Raw listing:
—————
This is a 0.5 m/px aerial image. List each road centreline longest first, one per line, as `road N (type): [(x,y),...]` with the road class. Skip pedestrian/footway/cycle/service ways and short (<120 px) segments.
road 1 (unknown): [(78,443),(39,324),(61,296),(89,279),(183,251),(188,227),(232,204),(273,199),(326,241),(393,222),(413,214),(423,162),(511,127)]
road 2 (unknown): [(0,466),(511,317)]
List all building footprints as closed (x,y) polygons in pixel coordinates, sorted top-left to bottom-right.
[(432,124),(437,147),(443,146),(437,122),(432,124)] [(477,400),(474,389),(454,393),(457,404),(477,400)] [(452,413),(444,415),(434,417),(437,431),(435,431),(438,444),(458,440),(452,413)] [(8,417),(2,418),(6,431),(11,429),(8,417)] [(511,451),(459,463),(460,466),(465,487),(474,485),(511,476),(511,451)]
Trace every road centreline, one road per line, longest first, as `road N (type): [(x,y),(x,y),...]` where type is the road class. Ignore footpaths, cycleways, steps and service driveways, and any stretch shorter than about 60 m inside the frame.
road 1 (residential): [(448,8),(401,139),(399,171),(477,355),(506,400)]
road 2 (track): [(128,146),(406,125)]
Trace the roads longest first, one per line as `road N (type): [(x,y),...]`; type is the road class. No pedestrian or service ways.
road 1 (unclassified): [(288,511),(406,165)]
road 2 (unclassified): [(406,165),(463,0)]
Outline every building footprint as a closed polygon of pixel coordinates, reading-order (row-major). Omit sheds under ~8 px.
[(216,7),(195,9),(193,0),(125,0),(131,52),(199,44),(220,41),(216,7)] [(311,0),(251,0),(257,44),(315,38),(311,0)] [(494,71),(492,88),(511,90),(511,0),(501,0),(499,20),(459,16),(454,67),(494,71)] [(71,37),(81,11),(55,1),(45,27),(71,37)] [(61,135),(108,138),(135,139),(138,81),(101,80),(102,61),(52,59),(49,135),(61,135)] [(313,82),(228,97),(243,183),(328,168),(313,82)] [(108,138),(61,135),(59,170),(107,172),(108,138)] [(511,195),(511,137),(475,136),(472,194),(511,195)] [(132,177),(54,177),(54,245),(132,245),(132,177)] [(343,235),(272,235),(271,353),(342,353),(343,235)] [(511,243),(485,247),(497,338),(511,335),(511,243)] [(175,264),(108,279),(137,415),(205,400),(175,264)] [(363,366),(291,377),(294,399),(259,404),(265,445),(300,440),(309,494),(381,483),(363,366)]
—————
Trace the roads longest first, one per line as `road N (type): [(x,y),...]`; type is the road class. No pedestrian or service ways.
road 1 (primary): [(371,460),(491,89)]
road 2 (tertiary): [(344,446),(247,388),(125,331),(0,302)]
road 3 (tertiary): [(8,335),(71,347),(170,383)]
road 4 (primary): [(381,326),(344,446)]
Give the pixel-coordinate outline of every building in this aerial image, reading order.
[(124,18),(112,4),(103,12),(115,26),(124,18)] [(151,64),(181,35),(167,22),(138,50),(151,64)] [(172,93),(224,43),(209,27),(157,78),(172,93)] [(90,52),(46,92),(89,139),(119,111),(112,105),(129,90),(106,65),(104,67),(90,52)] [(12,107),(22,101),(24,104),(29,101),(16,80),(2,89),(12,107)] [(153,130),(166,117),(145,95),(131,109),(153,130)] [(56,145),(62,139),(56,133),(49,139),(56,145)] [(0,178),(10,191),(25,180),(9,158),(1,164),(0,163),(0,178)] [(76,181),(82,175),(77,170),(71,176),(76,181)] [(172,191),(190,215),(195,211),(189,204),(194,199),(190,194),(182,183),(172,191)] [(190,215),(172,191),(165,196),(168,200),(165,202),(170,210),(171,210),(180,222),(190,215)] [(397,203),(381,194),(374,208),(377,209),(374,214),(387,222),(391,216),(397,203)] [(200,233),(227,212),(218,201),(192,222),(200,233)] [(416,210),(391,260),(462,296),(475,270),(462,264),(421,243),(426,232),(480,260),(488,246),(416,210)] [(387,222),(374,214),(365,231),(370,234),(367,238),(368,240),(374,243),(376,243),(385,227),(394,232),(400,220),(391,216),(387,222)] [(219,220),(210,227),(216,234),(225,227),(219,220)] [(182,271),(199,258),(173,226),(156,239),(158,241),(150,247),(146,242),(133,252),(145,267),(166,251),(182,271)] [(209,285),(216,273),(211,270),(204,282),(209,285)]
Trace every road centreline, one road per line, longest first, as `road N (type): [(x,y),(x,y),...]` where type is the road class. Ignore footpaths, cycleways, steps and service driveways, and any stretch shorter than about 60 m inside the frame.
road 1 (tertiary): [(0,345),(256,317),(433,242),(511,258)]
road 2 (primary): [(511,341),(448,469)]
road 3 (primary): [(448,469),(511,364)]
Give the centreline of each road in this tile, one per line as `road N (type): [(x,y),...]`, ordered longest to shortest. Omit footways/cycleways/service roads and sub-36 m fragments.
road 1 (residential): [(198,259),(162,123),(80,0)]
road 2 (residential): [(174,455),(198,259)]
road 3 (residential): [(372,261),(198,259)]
—————
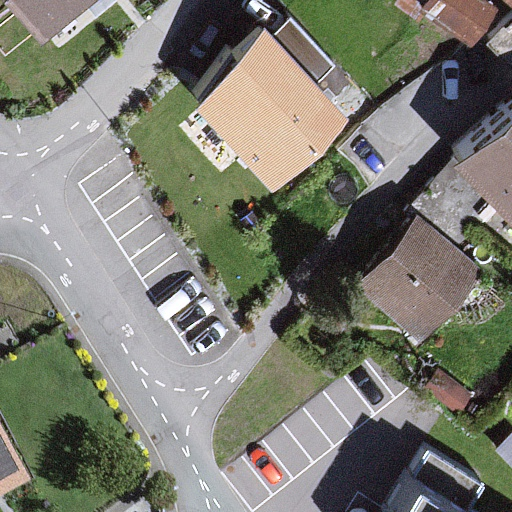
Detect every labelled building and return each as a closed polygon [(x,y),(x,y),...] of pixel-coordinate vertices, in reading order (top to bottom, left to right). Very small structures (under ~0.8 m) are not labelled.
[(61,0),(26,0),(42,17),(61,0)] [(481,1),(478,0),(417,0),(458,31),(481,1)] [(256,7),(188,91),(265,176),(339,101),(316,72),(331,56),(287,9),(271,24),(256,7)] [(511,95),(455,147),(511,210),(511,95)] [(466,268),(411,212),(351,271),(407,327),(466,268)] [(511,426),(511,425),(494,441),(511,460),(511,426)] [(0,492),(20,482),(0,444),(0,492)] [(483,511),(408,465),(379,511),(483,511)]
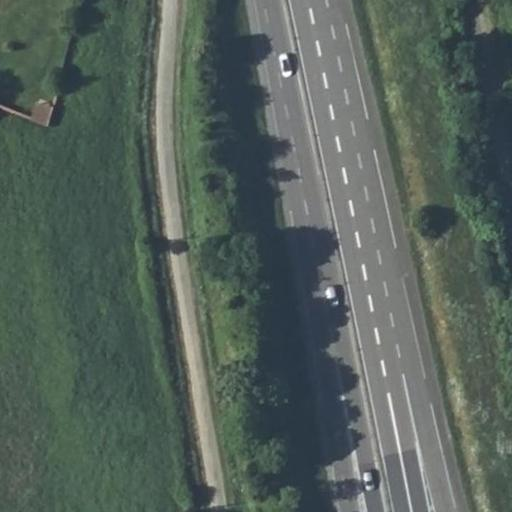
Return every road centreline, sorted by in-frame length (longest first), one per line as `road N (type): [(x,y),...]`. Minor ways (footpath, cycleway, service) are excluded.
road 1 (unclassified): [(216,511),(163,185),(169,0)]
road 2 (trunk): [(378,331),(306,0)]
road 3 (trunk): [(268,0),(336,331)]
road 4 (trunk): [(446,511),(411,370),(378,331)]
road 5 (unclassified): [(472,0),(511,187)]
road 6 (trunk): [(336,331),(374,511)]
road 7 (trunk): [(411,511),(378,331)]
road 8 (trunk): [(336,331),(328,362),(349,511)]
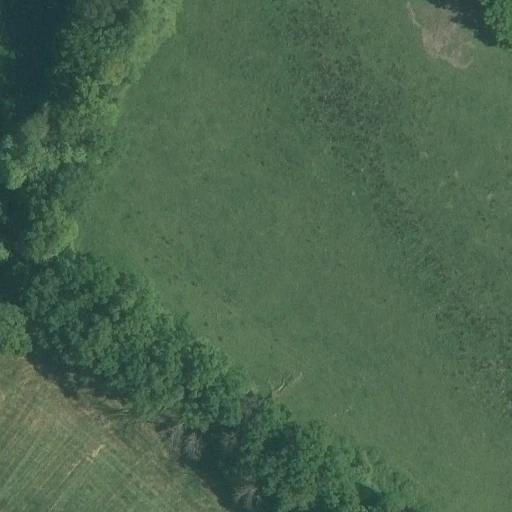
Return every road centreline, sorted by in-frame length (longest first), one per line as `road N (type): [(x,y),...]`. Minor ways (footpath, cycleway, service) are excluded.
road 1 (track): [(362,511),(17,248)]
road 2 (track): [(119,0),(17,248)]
—————
_Exercise directions_
Which lines in the listing above contain the word "closed"? Report each of those lines in full.

_Solution_
List all building footprints as closed (x,y) polygons in pixel coordinates, sorted top-left to bottom-right.
Outline every building footprint as a closed polygon of pixel coordinates, reading-order (row-major). Omit sheds under ~8 px.
Detect every labelled building and return each as a closed polygon [(x,y),(x,y),...] of pixel-coordinate vertices, in reading order (top to bottom, left to right). Very small structures (under ~0.8 m) are not labelled.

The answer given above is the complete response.